# Written instruction
Can you write out the whole listing exactly?

----------

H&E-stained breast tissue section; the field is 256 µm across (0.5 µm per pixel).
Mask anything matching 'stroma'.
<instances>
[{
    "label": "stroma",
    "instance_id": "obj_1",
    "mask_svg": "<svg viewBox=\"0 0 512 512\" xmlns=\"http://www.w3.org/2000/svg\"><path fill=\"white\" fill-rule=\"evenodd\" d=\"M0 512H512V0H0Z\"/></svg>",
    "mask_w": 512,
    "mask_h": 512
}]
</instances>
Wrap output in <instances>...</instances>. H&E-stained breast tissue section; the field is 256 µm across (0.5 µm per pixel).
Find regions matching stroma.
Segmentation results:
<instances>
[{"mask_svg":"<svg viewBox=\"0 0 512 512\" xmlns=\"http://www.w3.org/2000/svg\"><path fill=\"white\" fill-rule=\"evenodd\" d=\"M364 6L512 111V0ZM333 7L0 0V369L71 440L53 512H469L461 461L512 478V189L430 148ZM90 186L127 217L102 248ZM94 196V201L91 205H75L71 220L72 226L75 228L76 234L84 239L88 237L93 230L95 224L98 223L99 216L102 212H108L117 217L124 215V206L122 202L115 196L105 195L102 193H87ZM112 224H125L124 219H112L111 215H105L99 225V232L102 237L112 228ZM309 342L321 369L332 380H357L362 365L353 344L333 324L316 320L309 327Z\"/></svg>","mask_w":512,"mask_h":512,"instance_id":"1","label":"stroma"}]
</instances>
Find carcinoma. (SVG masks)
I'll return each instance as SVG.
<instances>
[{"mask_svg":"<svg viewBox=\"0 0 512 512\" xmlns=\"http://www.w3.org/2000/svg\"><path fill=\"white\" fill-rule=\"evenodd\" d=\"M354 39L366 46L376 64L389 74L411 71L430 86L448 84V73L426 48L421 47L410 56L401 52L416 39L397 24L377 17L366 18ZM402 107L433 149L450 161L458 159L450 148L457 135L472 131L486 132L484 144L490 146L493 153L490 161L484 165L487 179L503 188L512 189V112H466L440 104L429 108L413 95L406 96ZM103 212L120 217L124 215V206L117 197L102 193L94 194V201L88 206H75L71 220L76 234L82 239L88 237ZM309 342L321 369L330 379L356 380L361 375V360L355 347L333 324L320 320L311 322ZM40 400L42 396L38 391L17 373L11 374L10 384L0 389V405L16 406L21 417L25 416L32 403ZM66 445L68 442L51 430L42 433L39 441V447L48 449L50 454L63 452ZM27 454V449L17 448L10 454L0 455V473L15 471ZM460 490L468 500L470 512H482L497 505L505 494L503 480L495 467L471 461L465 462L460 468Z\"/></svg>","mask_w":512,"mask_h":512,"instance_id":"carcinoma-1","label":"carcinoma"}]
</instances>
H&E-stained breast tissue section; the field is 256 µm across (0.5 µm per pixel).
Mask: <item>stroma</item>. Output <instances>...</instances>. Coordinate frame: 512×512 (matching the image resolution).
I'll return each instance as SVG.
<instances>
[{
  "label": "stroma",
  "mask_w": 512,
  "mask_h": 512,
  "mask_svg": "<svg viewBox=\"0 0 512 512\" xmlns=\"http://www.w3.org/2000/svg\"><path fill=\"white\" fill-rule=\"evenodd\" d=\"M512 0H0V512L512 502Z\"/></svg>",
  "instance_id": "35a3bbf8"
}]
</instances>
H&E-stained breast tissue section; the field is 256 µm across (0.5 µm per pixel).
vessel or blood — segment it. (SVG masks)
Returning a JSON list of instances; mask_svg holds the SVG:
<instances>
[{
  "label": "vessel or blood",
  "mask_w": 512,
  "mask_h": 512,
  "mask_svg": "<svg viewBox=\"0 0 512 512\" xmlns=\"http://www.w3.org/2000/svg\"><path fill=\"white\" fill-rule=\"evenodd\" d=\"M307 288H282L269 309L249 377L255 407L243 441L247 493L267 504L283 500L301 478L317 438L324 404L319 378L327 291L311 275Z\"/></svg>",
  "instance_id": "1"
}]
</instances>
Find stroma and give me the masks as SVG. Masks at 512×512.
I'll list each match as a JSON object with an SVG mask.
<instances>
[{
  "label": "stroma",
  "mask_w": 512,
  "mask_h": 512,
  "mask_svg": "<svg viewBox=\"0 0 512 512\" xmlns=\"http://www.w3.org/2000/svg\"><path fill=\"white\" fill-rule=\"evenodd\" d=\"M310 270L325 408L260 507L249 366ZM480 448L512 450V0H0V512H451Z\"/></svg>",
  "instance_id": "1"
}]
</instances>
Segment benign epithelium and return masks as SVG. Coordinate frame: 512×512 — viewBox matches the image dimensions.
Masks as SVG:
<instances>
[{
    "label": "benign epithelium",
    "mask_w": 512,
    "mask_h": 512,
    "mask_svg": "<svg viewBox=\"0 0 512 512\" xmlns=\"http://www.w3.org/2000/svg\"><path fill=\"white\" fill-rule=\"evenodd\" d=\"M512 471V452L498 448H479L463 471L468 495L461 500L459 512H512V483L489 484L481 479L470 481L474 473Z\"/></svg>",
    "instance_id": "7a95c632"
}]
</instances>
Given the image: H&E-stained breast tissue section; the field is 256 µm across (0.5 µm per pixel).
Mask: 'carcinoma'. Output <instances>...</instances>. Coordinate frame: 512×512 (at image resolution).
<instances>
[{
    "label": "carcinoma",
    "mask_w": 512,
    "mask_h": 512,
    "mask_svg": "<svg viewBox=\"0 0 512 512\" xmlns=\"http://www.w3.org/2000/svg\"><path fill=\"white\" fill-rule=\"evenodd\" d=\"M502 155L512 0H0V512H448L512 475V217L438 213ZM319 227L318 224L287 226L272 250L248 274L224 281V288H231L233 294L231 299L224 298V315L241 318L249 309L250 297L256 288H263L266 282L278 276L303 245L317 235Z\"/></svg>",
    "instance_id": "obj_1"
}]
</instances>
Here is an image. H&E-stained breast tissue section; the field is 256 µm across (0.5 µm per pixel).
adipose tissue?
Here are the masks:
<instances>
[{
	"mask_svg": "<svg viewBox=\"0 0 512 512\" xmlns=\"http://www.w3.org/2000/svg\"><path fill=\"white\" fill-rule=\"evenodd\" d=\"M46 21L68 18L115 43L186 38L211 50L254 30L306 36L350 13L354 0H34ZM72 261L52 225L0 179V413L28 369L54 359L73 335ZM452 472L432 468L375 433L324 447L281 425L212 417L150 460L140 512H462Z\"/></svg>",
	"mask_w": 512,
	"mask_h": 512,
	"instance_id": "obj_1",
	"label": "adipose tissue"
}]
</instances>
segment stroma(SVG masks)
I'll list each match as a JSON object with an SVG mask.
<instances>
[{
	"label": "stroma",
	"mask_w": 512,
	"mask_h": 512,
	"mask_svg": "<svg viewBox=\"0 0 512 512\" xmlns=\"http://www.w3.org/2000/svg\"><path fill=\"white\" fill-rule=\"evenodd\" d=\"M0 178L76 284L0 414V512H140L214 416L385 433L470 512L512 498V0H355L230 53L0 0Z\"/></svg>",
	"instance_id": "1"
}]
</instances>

----------

# Finished exercise
H&E-stained breast tissue section; the field is 256 µm across (0.5 µm per pixel).
Mask anything matching 'stroma'.
<instances>
[{
    "label": "stroma",
    "instance_id": "obj_1",
    "mask_svg": "<svg viewBox=\"0 0 512 512\" xmlns=\"http://www.w3.org/2000/svg\"><path fill=\"white\" fill-rule=\"evenodd\" d=\"M0 512H512V0H0Z\"/></svg>",
    "mask_w": 512,
    "mask_h": 512
}]
</instances>
Wrap output in <instances>...</instances>. H&E-stained breast tissue section; the field is 256 µm across (0.5 µm per pixel).
Find regions matching stroma.
Segmentation results:
<instances>
[{"mask_svg":"<svg viewBox=\"0 0 512 512\" xmlns=\"http://www.w3.org/2000/svg\"><path fill=\"white\" fill-rule=\"evenodd\" d=\"M364 6L512 111V0ZM333 7L0 0V369L71 440L53 512H469L461 461L512 478V189L430 148ZM90 186L127 217L102 248ZM94 196V201L91 205H75L71 220L72 226L75 228L76 234L84 239L88 237L93 230L95 224L98 223L99 216L102 212H108L117 217L124 215V206L122 202L115 196L105 195L102 193H87ZM112 224H125L124 219H112L111 215H105L99 225V232L102 237L112 228ZM309 342L321 369L332 380H357L362 365L353 344L333 324L316 320L309 327Z\"/></svg>","mask_w":512,"mask_h":512,"instance_id":"1","label":"stroma"}]
</instances>
Find carcinoma. (SVG masks)
I'll return each instance as SVG.
<instances>
[{"mask_svg":"<svg viewBox=\"0 0 512 512\" xmlns=\"http://www.w3.org/2000/svg\"><path fill=\"white\" fill-rule=\"evenodd\" d=\"M354 39L366 46L376 64L389 74L411 71L430 86L448 84V73L426 48L421 47L410 56L401 52L416 39L397 24L377 17L366 18ZM402 107L433 149L450 161L458 159L450 148L457 135L472 131L486 132L484 144L490 146L493 153L490 161L484 165L487 179L503 188L512 189V112H466L440 104L429 108L413 95L406 96ZM103 212L120 217L124 215V206L117 197L102 193L94 194V201L88 206H75L71 220L76 234L82 239L88 237ZM309 342L321 369L330 379L356 380L361 375V360L355 347L333 324L320 320L311 322ZM40 400L42 396L38 391L17 373L11 374L10 384L0 389V405L16 406L21 417L25 416L32 403ZM66 445L68 442L51 430L42 433L39 441V447L48 449L50 454L63 452ZM27 454V449L17 448L10 454L0 455V473L15 471ZM460 490L468 500L470 512H482L497 505L505 494L503 480L495 467L471 461L465 462L460 468Z\"/></svg>","mask_w":512,"mask_h":512,"instance_id":"carcinoma-1","label":"carcinoma"}]
</instances>
H&E-stained breast tissue section; the field is 256 µm across (0.5 µm per pixel).
Mask: <item>stroma</item>. Output <instances>...</instances>. Coordinate frame: 512×512 (matching the image resolution).
I'll return each instance as SVG.
<instances>
[{
  "label": "stroma",
  "mask_w": 512,
  "mask_h": 512,
  "mask_svg": "<svg viewBox=\"0 0 512 512\" xmlns=\"http://www.w3.org/2000/svg\"><path fill=\"white\" fill-rule=\"evenodd\" d=\"M512 0H0V512L512 502Z\"/></svg>",
  "instance_id": "35a3bbf8"
}]
</instances>
H&E-stained breast tissue section; the field is 256 µm across (0.5 µm per pixel).
vessel or blood — segment it. (SVG masks)
Returning a JSON list of instances; mask_svg holds the SVG:
<instances>
[{
  "label": "vessel or blood",
  "mask_w": 512,
  "mask_h": 512,
  "mask_svg": "<svg viewBox=\"0 0 512 512\" xmlns=\"http://www.w3.org/2000/svg\"><path fill=\"white\" fill-rule=\"evenodd\" d=\"M307 288H282L269 309L249 377L255 407L243 441L247 493L267 504L283 500L301 478L317 438L324 404L319 378L327 291L311 275Z\"/></svg>",
  "instance_id": "1"
}]
</instances>
Find stroma and give me the masks as SVG. Masks at 512×512.
I'll list each match as a JSON object with an SVG mask.
<instances>
[{
  "label": "stroma",
  "mask_w": 512,
  "mask_h": 512,
  "mask_svg": "<svg viewBox=\"0 0 512 512\" xmlns=\"http://www.w3.org/2000/svg\"><path fill=\"white\" fill-rule=\"evenodd\" d=\"M310 270L325 408L260 507L249 366ZM480 448L512 450V0H0V512H451Z\"/></svg>",
  "instance_id": "1"
}]
</instances>
Segment benign epithelium and return masks as SVG. Coordinate frame: 512×512 — viewBox matches the image dimensions.
Masks as SVG:
<instances>
[{
    "label": "benign epithelium",
    "mask_w": 512,
    "mask_h": 512,
    "mask_svg": "<svg viewBox=\"0 0 512 512\" xmlns=\"http://www.w3.org/2000/svg\"><path fill=\"white\" fill-rule=\"evenodd\" d=\"M512 471V452L498 448H479L463 471L468 495L461 500L459 512H512V483L489 484L481 479L470 481L474 473Z\"/></svg>",
    "instance_id": "7a95c632"
}]
</instances>
Given the image: H&E-stained breast tissue section; the field is 256 µm across (0.5 µm per pixel).
Mask: 'carcinoma'. Output <instances>...</instances>. Coordinate frame: 512×512 (at image resolution).
<instances>
[{
    "label": "carcinoma",
    "mask_w": 512,
    "mask_h": 512,
    "mask_svg": "<svg viewBox=\"0 0 512 512\" xmlns=\"http://www.w3.org/2000/svg\"><path fill=\"white\" fill-rule=\"evenodd\" d=\"M502 155L512 0H0V512H448L512 475V217L438 213ZM319 227L318 224L287 226L272 250L248 274L224 281V288H231L233 294L231 299L224 298V315L241 318L249 309L250 297L256 288H263L266 282L278 276L303 245L317 235Z\"/></svg>",
    "instance_id": "obj_1"
}]
</instances>
Here is an image. H&E-stained breast tissue section; the field is 256 µm across (0.5 µm per pixel).
adipose tissue?
Here are the masks:
<instances>
[{
	"mask_svg": "<svg viewBox=\"0 0 512 512\" xmlns=\"http://www.w3.org/2000/svg\"><path fill=\"white\" fill-rule=\"evenodd\" d=\"M46 21L68 18L115 43L186 38L211 50L254 30L306 36L350 13L354 0H34ZM72 261L52 225L0 179V413L28 369L54 359L73 335ZM452 472L432 468L375 433L324 447L281 425L212 417L150 460L140 512H462Z\"/></svg>",
	"mask_w": 512,
	"mask_h": 512,
	"instance_id": "obj_1",
	"label": "adipose tissue"
}]
</instances>
segment stroma(SVG masks)
I'll list each match as a JSON object with an SVG mask.
<instances>
[{
	"label": "stroma",
	"mask_w": 512,
	"mask_h": 512,
	"mask_svg": "<svg viewBox=\"0 0 512 512\" xmlns=\"http://www.w3.org/2000/svg\"><path fill=\"white\" fill-rule=\"evenodd\" d=\"M0 178L76 284L0 414V512H140L214 416L385 433L470 512L512 498V0H355L230 53L0 0Z\"/></svg>",
	"instance_id": "1"
}]
</instances>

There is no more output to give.